[Target pointing data]
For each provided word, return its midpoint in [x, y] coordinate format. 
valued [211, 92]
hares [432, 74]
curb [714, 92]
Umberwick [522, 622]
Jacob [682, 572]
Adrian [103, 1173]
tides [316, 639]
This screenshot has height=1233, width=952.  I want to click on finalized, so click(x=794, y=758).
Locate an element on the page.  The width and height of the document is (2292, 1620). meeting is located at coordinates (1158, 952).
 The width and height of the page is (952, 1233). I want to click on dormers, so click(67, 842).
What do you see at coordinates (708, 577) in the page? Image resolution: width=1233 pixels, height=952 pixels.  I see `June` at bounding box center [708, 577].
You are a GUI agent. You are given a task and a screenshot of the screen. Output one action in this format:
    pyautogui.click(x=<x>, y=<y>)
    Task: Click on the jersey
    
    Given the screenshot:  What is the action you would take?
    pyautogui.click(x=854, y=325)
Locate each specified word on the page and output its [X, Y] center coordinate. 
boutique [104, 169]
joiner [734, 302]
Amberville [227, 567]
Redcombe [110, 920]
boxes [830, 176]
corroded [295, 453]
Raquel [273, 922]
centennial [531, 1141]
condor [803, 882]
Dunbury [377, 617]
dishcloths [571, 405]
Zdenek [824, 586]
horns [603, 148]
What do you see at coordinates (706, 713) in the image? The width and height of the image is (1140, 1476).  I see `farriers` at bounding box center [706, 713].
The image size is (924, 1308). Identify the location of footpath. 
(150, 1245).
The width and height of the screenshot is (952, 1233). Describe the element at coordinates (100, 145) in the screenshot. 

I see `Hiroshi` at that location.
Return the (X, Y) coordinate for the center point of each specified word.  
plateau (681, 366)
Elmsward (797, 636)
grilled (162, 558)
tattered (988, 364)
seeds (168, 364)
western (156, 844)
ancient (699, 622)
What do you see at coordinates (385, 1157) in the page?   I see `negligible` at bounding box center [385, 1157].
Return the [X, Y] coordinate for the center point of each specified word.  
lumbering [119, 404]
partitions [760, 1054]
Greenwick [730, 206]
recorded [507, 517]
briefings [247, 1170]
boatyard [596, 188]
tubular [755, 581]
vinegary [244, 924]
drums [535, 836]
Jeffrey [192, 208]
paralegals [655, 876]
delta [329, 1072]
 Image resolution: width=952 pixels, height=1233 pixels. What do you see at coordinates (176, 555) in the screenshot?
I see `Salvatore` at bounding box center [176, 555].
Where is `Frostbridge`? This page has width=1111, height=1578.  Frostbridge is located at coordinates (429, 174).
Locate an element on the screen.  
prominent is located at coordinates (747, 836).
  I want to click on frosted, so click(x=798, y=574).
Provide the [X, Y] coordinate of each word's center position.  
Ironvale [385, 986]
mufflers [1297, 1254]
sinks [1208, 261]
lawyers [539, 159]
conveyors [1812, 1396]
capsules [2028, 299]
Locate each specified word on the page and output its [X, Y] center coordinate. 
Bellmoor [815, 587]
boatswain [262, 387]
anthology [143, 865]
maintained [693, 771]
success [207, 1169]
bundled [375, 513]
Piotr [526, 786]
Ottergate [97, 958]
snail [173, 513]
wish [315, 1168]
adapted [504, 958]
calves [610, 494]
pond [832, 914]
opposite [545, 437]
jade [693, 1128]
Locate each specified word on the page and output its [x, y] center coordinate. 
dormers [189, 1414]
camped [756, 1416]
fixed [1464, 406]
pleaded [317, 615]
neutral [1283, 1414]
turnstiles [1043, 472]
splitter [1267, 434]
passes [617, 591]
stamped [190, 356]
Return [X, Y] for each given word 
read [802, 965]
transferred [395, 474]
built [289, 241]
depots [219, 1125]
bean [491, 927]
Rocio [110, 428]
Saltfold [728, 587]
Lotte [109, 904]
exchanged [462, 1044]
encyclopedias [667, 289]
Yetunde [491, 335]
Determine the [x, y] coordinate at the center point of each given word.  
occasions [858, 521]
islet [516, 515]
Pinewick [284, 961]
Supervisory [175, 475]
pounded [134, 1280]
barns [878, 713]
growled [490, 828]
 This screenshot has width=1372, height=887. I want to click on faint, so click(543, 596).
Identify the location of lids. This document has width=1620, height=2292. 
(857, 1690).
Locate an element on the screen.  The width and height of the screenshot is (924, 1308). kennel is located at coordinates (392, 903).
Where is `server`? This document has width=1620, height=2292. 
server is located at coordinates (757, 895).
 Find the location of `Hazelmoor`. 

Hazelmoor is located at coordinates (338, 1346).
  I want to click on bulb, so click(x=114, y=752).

EXERCISE
List as numbered lines every entry from the line containing "neutral [1283, 1414]" through the end of the entries, skipping blank lines.

RESULT OF THE TASK
1. neutral [1283, 1414]
2. turnstiles [1043, 472]
3. splitter [1267, 434]
4. passes [617, 591]
5. stamped [190, 356]
6. Return [X, Y] for each given word 
7. read [802, 965]
8. transferred [395, 474]
9. built [289, 241]
10. depots [219, 1125]
11. bean [491, 927]
12. Rocio [110, 428]
13. Saltfold [728, 587]
14. Lotte [109, 904]
15. exchanged [462, 1044]
16. encyclopedias [667, 289]
17. Yetunde [491, 335]
18. Determine the [x, y] coordinate at the center point of each given word.  
19. occasions [858, 521]
20. islet [516, 515]
21. Pinewick [284, 961]
22. Supervisory [175, 475]
23. pounded [134, 1280]
24. barns [878, 713]
25. growled [490, 828]
26.  This screenshot has width=1372, height=887. I want to click on faint, so click(543, 596).
27. Identify the location of lids. This document has width=1620, height=2292. 
28. (857, 1690).
29. Locate an element on the screen.  The width and height of the screenshot is (924, 1308). kennel is located at coordinates (392, 903).
30. Where is `server`? This document has width=1620, height=2292. 
31. server is located at coordinates (757, 895).
32.  Find the location of `Hazelmoor`. 
33. Hazelmoor is located at coordinates (338, 1346).
34.   I want to click on bulb, so click(x=114, y=752).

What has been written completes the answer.